Required action
Transcribe exactly, and only, the lines from the one containing "R2: 56k (+12V, COM) -> 56k (+12V, N8)" through the end of the entries below, leaving the pictures out.

Records provided
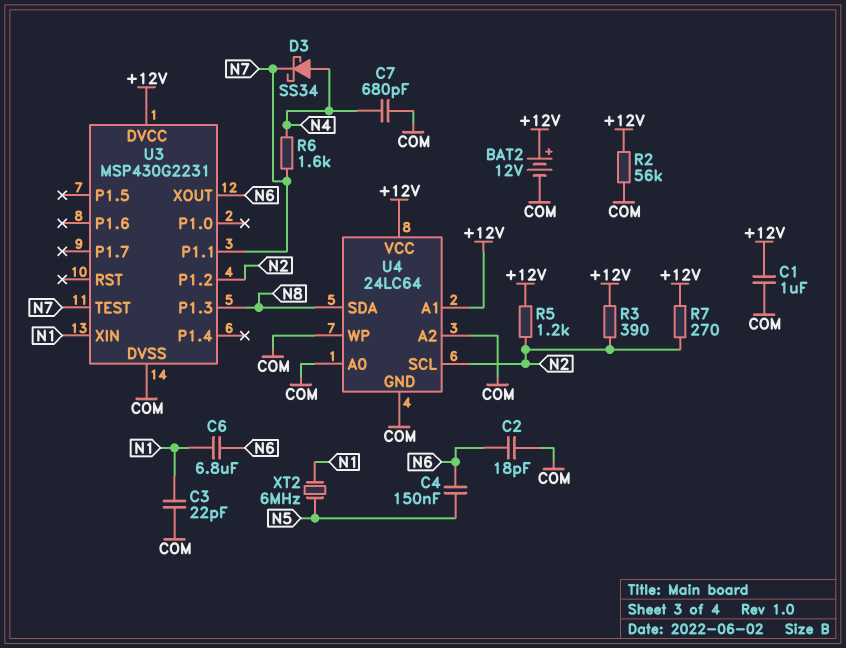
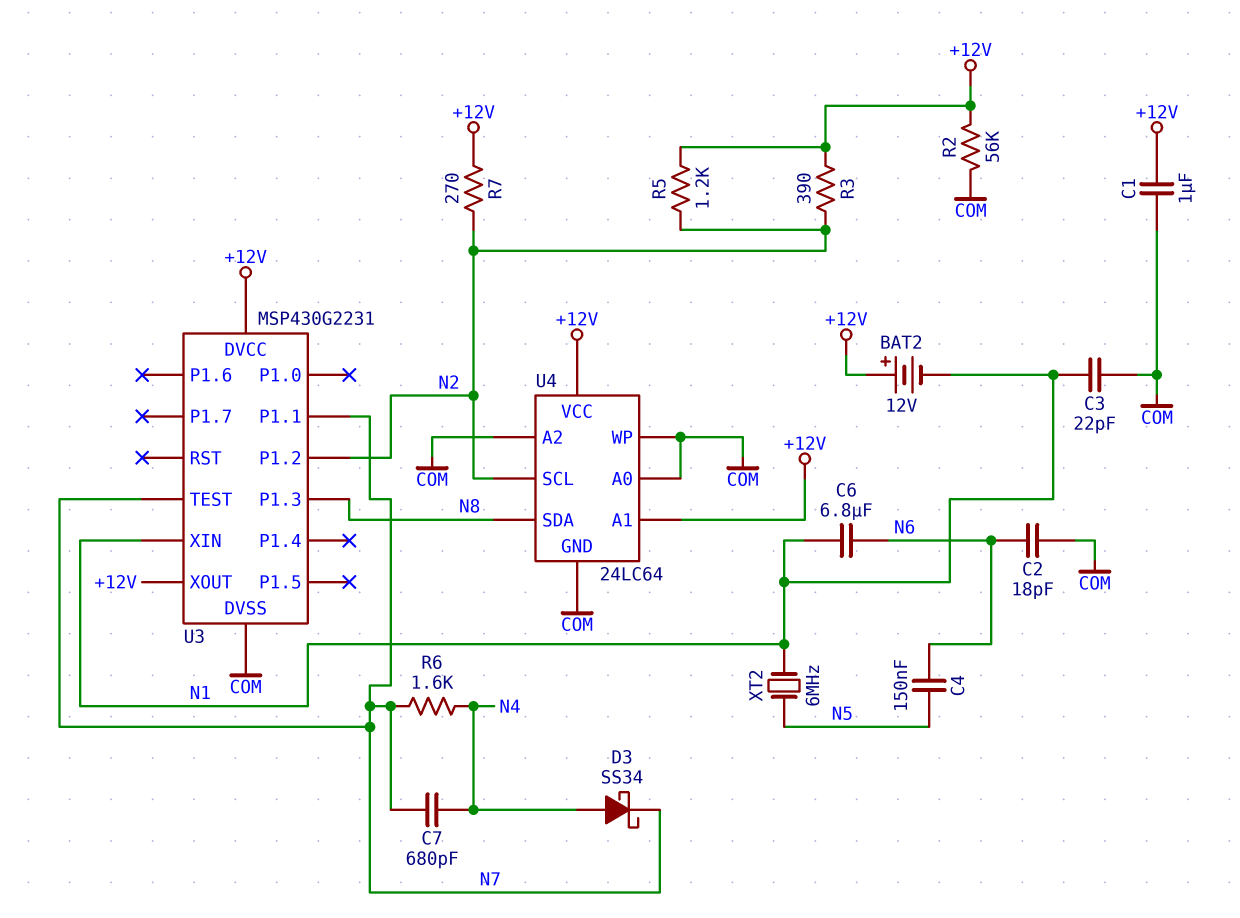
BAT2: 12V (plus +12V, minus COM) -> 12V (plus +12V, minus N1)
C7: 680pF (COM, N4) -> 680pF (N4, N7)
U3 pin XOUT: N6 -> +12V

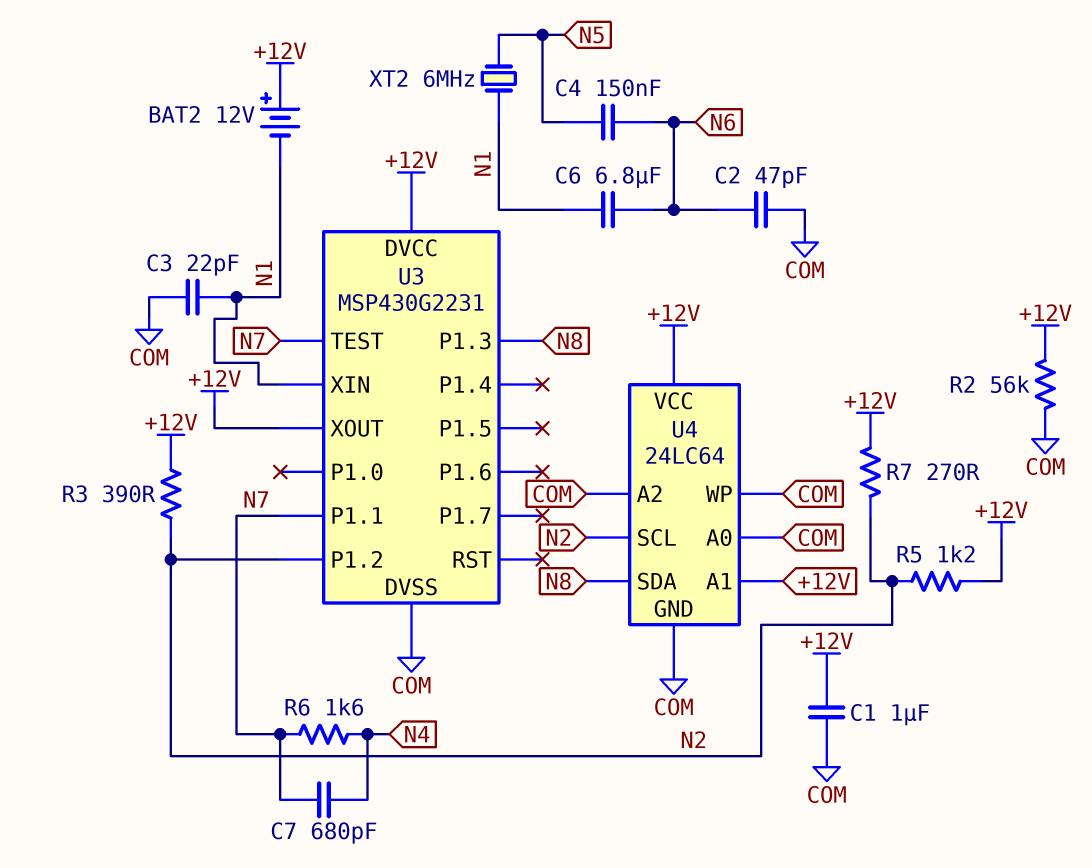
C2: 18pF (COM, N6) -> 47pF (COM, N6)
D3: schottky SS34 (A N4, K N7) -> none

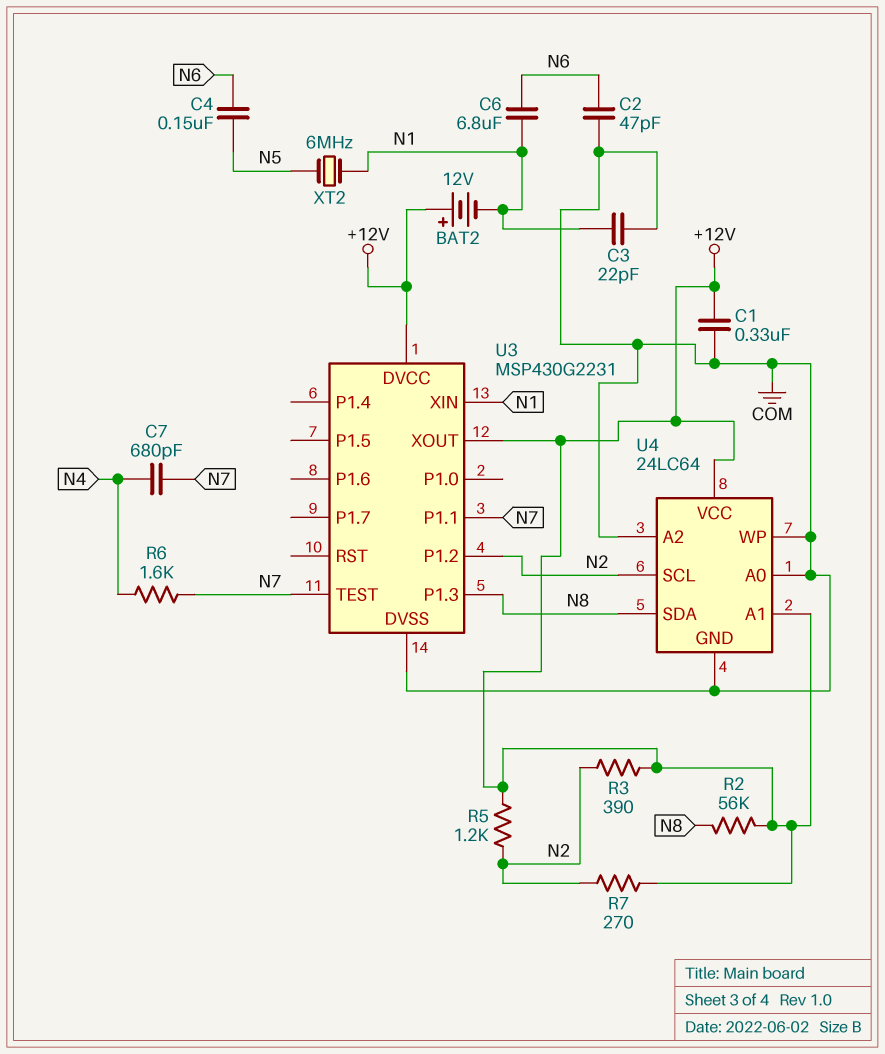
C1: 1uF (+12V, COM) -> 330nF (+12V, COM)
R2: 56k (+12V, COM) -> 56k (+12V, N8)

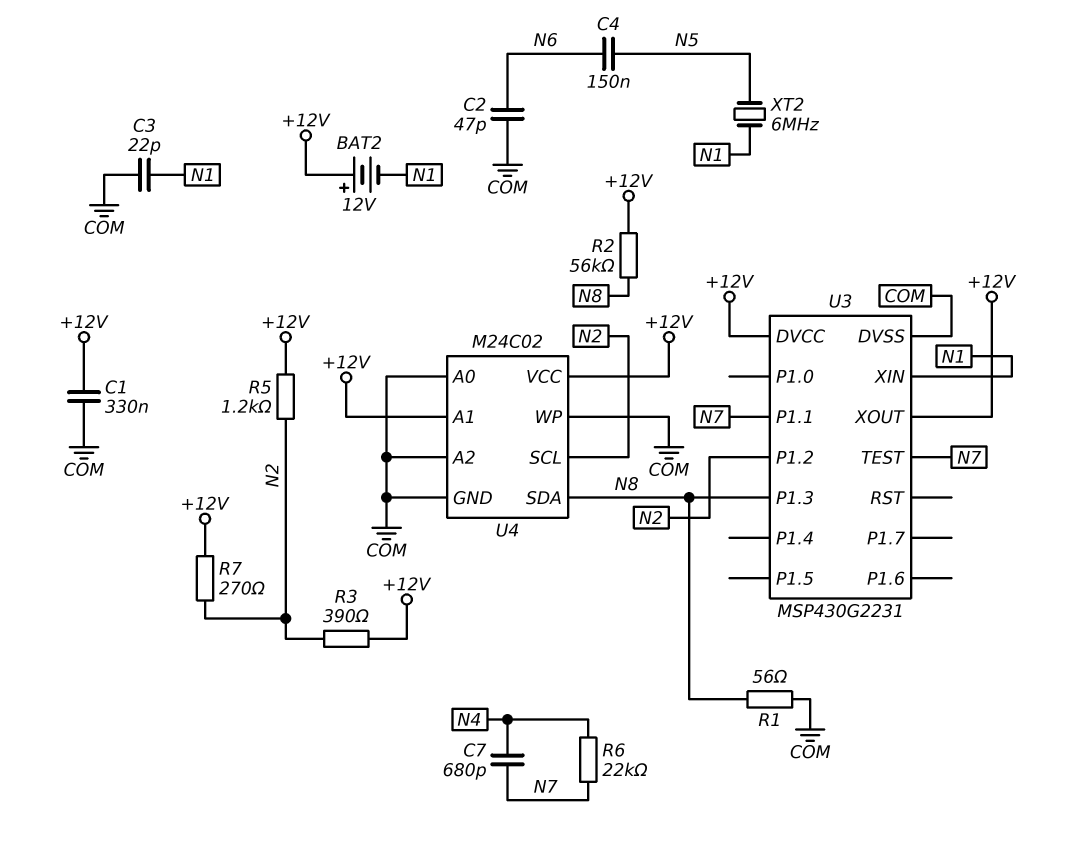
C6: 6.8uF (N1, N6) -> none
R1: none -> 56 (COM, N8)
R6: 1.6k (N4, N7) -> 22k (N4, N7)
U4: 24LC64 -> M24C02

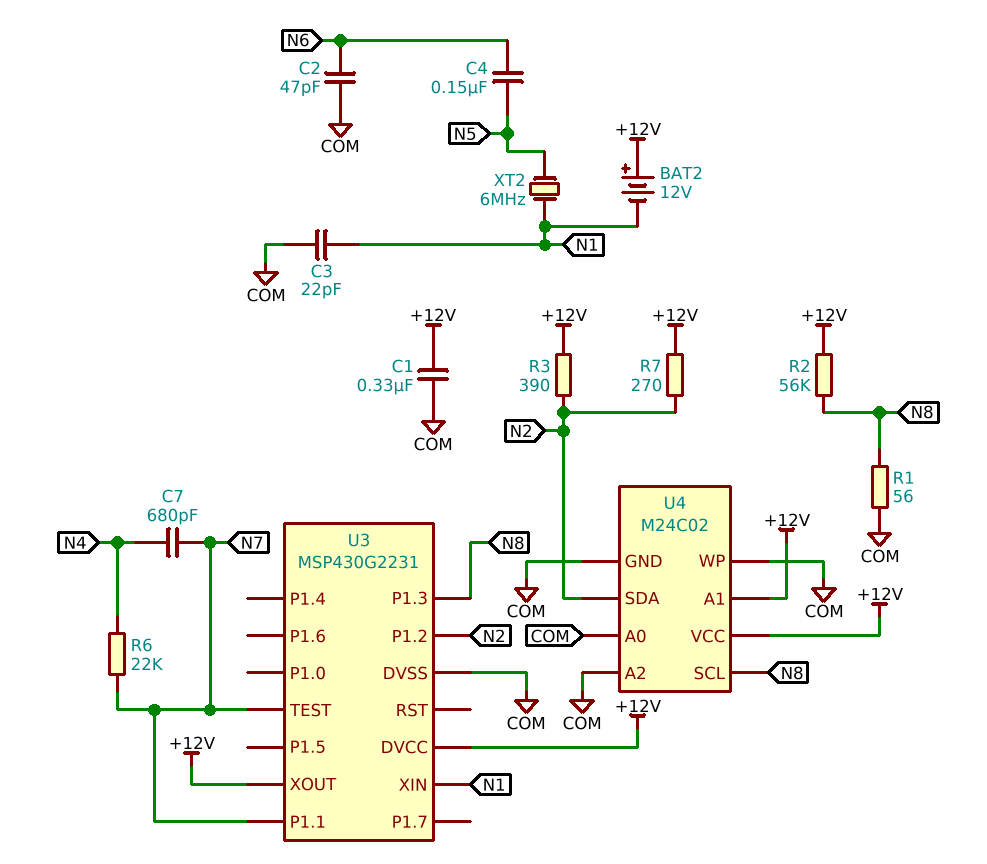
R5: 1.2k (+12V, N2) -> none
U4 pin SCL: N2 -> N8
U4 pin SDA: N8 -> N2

Response
R2: 56k (+12V, COM) -> 56k (+12V, N8)

C6: 6.8uF (N1, N6) -> none
R1: none -> 56 (COM, N8)
R6: 1.6k (N4, N7) -> 22k (N4, N7)
U4: 24LC64 -> M24C02

R5: 1.2k (+12V, N2) -> none
U4 pin SCL: N2 -> N8
U4 pin SDA: N8 -> N2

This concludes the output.